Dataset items
========================

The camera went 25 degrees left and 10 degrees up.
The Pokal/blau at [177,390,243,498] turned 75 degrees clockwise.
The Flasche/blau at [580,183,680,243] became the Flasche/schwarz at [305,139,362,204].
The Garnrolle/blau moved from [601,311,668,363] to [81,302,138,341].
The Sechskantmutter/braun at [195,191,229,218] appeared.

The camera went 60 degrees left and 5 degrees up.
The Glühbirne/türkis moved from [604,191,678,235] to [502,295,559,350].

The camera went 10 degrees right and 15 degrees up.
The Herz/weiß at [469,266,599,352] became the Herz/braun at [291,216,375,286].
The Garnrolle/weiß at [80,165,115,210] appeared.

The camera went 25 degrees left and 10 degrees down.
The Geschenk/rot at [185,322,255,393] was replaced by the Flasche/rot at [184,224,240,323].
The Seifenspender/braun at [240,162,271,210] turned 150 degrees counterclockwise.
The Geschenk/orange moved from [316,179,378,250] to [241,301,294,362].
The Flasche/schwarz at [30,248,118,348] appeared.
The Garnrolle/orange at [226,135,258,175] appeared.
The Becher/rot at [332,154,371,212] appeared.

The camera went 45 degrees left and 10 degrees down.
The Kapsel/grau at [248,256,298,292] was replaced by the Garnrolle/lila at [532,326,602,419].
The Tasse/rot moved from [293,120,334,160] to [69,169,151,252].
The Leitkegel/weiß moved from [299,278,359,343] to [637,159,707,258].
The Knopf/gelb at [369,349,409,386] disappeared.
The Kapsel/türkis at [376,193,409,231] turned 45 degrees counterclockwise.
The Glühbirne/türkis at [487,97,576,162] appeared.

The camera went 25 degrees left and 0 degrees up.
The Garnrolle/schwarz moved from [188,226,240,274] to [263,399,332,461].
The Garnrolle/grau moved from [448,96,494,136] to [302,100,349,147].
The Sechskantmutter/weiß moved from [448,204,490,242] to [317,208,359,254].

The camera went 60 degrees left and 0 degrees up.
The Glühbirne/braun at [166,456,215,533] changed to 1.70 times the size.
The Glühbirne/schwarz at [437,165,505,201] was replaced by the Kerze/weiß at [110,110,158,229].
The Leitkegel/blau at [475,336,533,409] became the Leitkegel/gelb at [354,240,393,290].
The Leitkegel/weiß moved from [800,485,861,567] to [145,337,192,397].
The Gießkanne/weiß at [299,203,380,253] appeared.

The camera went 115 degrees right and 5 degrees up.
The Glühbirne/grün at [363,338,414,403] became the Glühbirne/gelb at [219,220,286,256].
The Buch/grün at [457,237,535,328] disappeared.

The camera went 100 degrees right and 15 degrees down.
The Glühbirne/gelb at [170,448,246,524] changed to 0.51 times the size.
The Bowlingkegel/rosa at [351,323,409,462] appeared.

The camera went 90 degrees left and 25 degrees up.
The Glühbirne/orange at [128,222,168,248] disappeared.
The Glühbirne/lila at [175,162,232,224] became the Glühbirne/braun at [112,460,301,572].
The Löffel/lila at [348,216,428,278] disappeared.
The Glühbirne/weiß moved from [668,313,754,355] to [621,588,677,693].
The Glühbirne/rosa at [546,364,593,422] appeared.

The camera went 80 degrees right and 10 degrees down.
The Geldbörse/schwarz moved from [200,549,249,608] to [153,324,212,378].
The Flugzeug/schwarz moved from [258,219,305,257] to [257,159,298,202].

========================

_TRY IT:_
In the entries above, the lines from the one bearing "The Pokal/blau at" up to and including the one bearing "The Garnrolle/blau moved" should be transcribed exactly; no other line is wanted.

_RESULT FOR THIS EXERCISE:_
The Pokal/blau at [177,390,243,498] turned 75 degrees clockwise.
The Flasche/blau at [580,183,680,243] became the Flasche/schwarz at [305,139,362,204].
The Garnrolle/blau moved from [601,311,668,363] to [81,302,138,341].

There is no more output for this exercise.